> **EXERCISE REQUIREMENTS**: Look through the records, and whenever a line includes the word "brown", copy it.

> **Spatial reasoning data**:
● ● ●

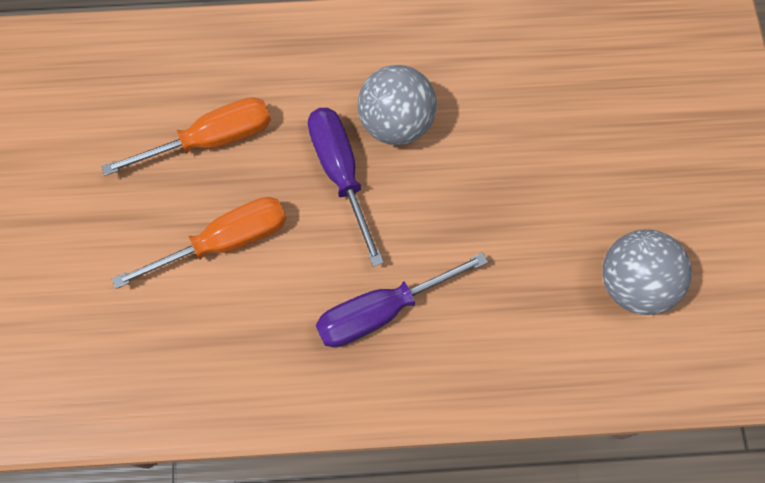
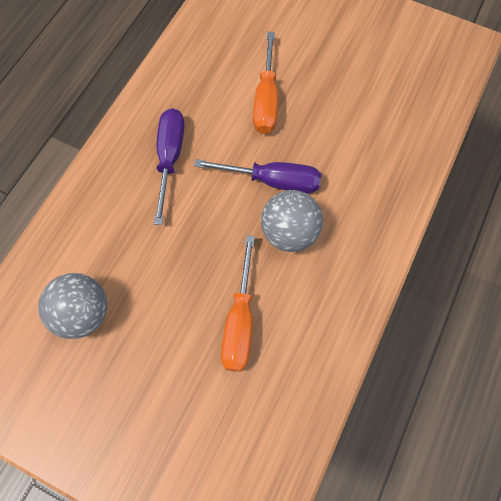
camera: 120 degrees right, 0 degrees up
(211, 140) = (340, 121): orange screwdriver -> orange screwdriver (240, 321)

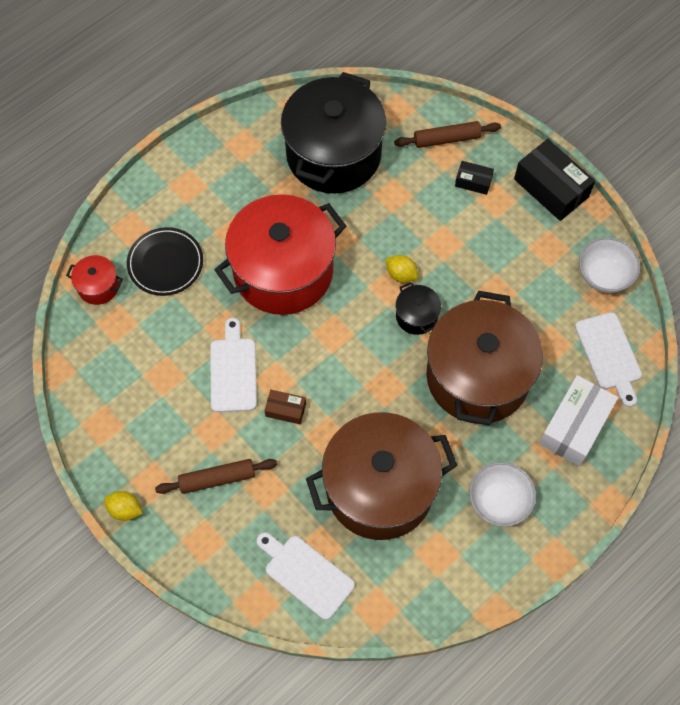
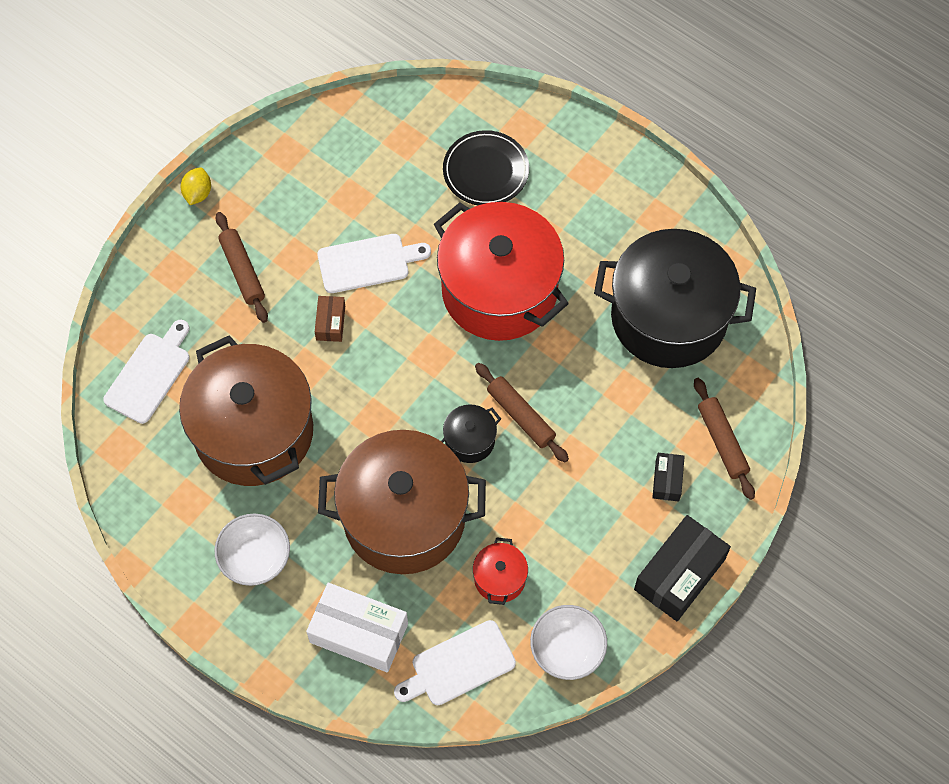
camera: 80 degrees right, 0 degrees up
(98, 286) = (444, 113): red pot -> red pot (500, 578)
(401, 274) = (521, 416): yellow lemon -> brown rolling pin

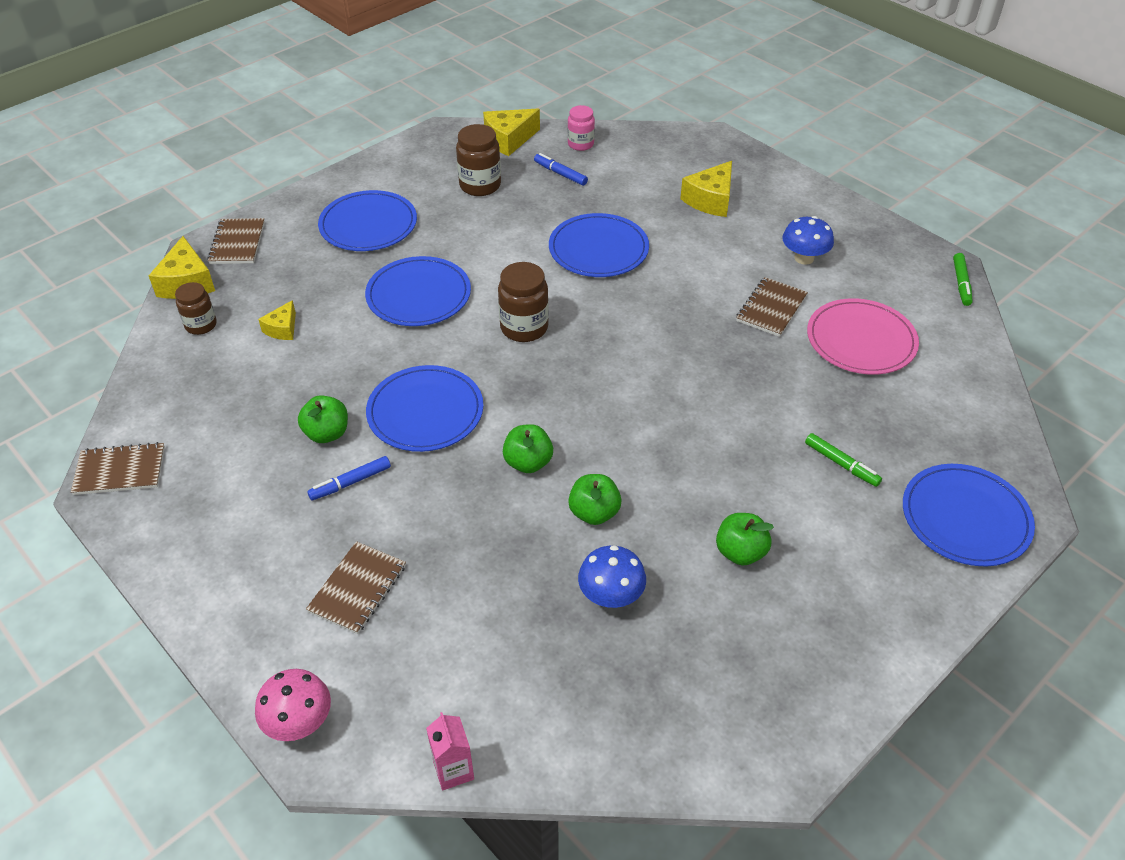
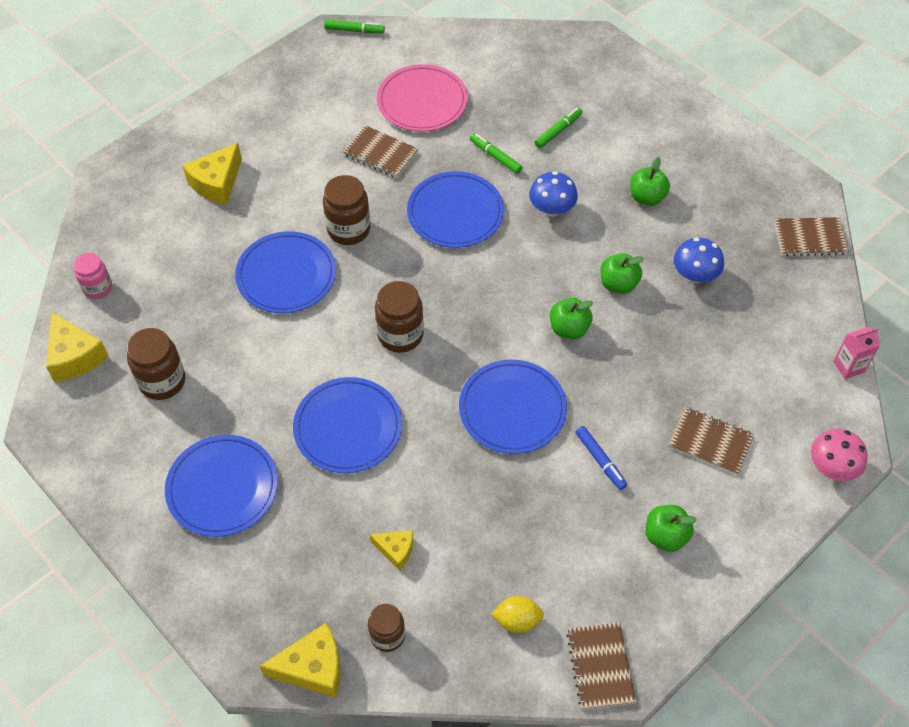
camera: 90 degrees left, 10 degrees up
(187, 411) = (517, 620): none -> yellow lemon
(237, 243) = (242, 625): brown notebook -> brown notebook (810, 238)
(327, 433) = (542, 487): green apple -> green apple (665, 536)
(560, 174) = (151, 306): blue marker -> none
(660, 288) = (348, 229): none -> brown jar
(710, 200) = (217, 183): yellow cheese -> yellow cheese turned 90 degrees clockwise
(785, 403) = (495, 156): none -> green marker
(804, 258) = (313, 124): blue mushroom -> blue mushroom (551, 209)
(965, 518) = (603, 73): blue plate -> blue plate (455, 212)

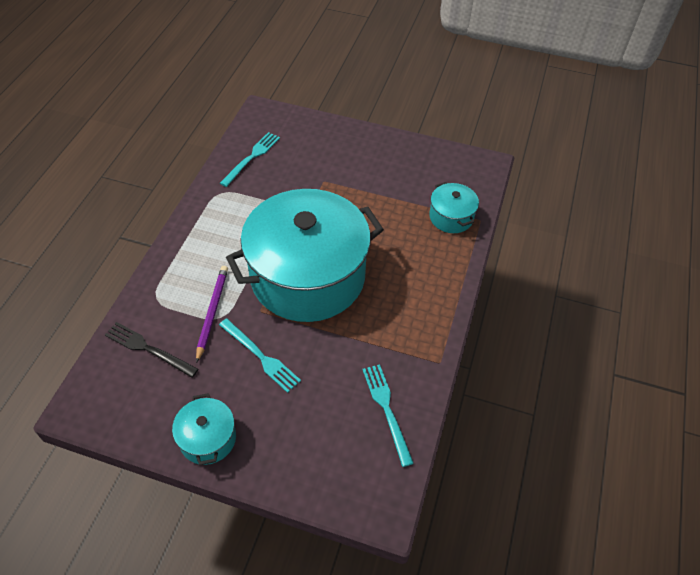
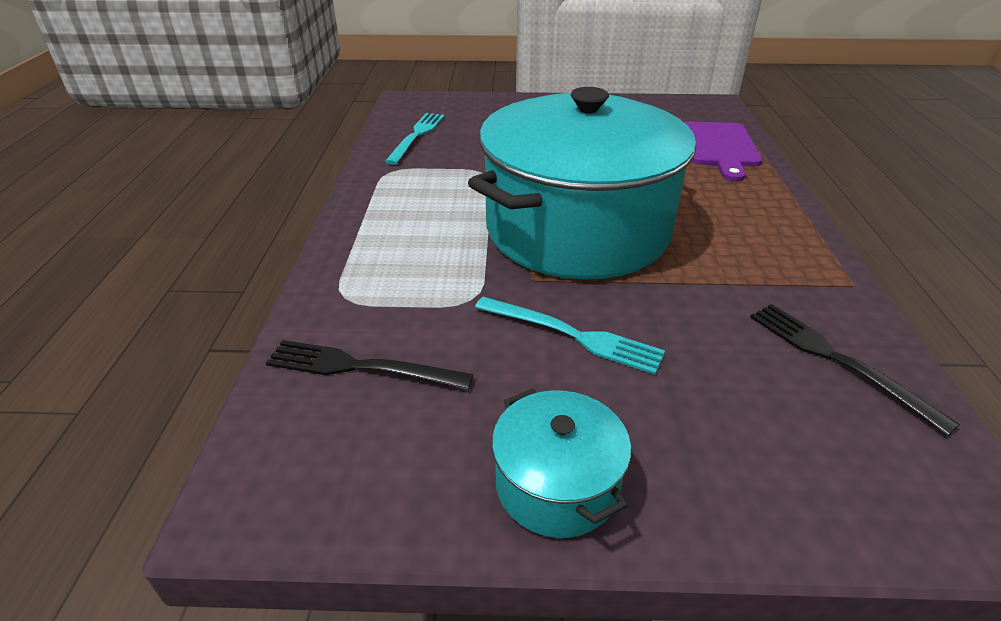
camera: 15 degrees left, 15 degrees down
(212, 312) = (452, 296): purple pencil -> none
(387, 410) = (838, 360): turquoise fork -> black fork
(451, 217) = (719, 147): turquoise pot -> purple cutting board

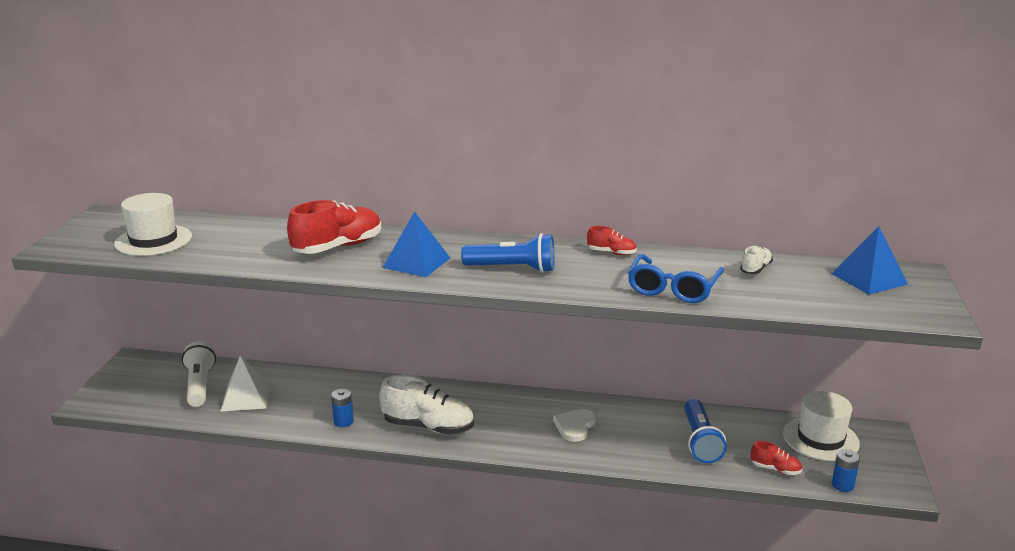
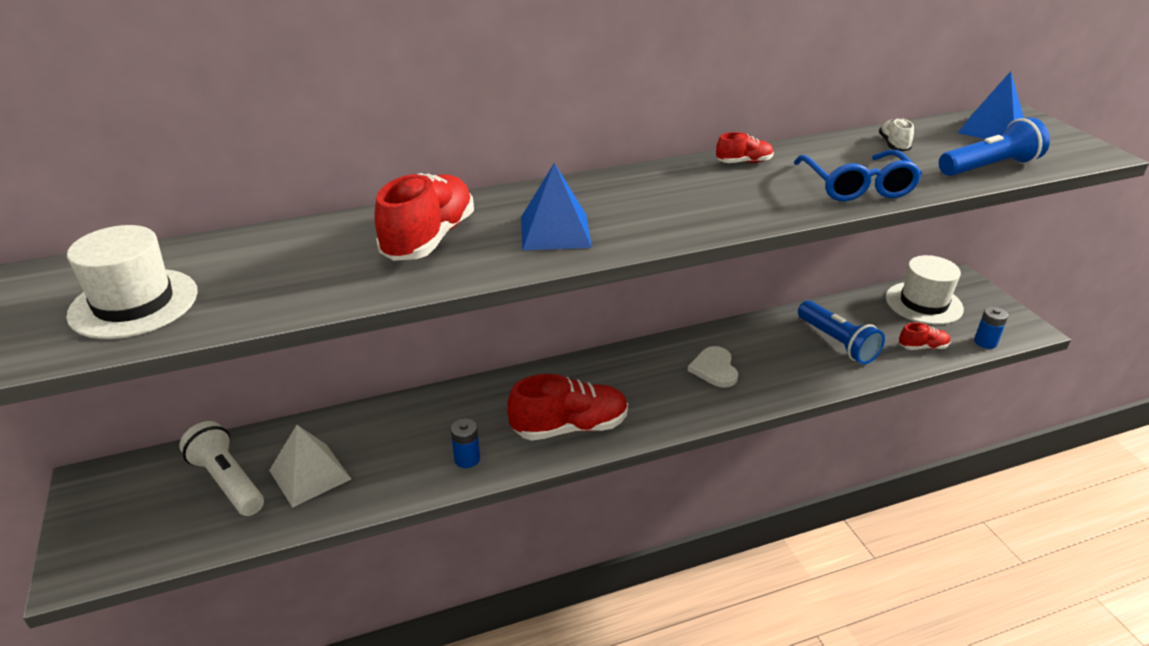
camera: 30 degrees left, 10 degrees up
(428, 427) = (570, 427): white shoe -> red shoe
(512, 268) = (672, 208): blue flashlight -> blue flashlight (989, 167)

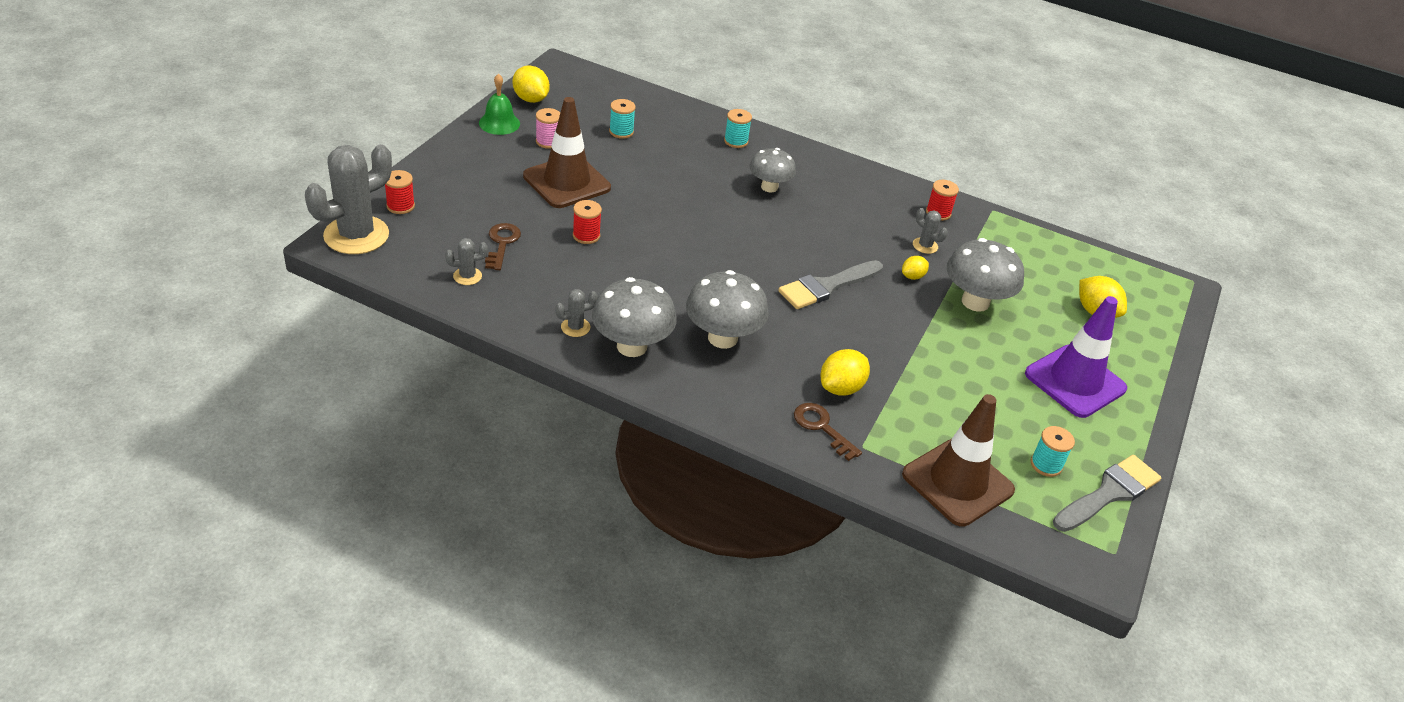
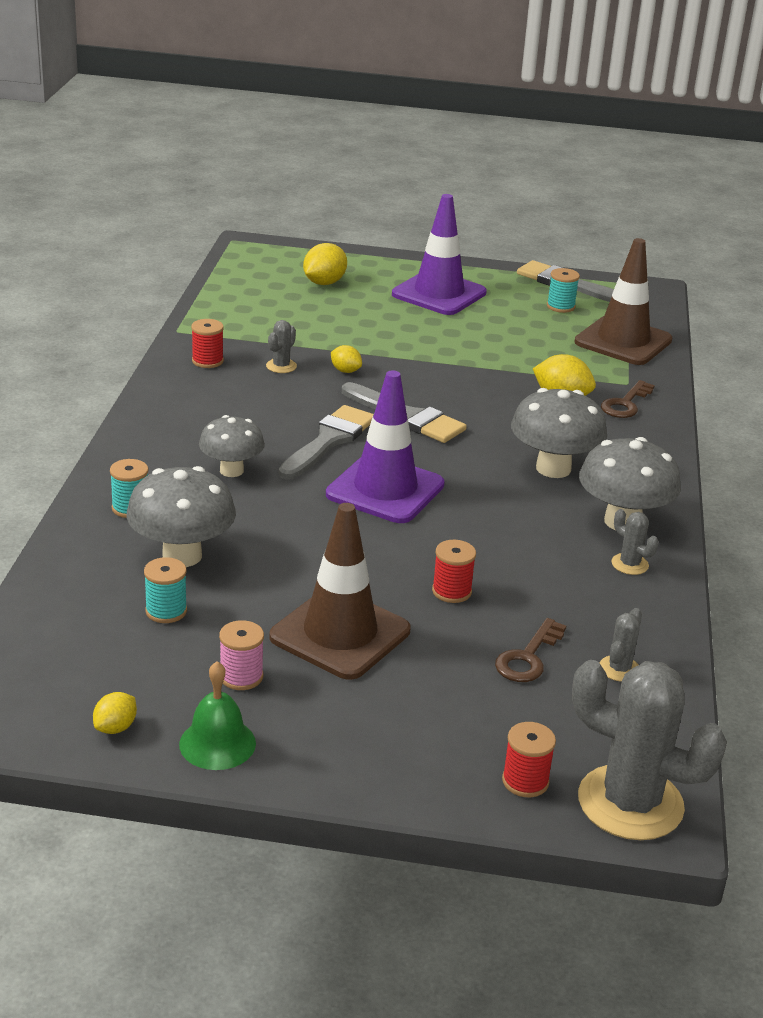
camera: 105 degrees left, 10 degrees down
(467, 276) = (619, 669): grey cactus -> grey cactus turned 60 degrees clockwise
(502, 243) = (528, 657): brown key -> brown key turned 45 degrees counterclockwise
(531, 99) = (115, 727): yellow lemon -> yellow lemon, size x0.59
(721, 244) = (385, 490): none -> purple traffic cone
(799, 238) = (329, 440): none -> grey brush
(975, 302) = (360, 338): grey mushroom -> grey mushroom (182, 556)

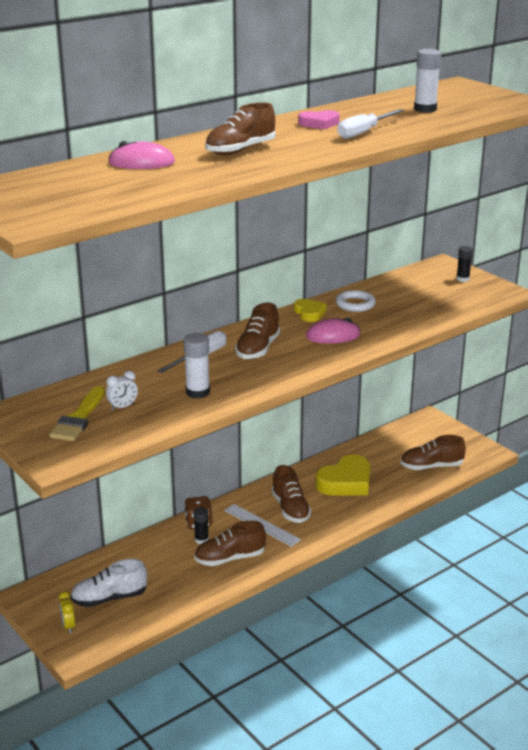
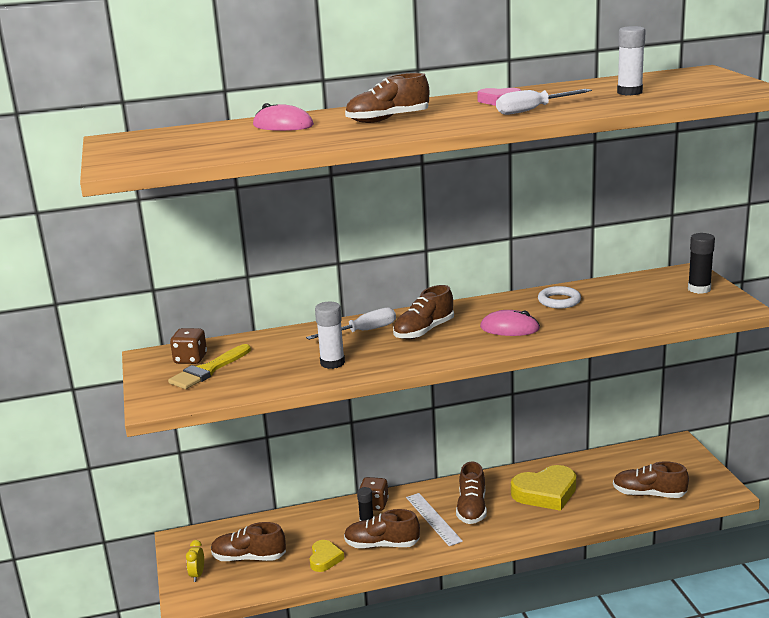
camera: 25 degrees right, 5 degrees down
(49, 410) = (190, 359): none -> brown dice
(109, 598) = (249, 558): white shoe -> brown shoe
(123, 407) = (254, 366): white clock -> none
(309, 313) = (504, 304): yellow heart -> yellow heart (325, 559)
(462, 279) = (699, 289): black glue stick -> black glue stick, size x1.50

● ● ●

> **EXERCISE SOLUTION**:
(401, 274) = (521, 416): yellow lemon -> brown rolling pin
(237, 243) = (242, 625): brown notebook -> brown notebook (810, 238)
(660, 288) = (348, 229): none -> brown jar
(502, 243) = (528, 657): brown key -> brown key turned 45 degrees counterclockwise
(49, 410) = (190, 359): none -> brown dice
(109, 598) = (249, 558): white shoe -> brown shoe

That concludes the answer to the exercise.